» **GOAL OF THE EXERCISE**: Only the pictures are to be left out; set down the rest of the records exactly.
**** DATA RECORDS
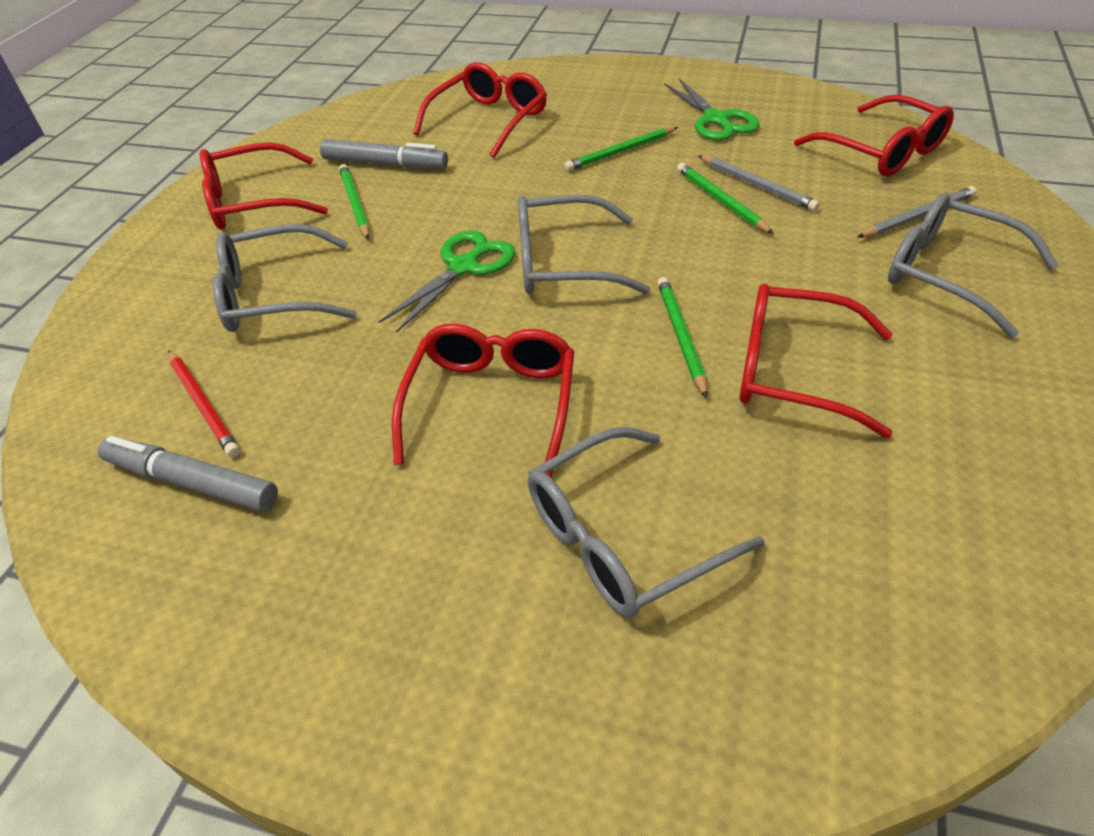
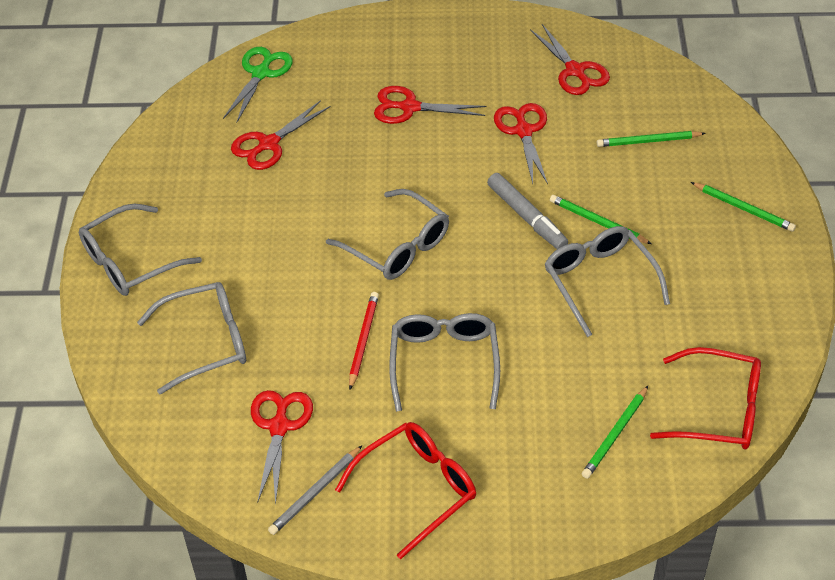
green scissors: 2 -> 1
grey glasses: 4 -> 5
grey marker: 2 -> 1
grey pencil: 2 -> 1
red glasses: 5 -> 2
red scissors: 0 -> 5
********
» **THE ANSWER**:
green scissors: 2 -> 1
grey glasses: 4 -> 5
grey marker: 2 -> 1
grey pencil: 2 -> 1
red glasses: 5 -> 2
red scissors: 0 -> 5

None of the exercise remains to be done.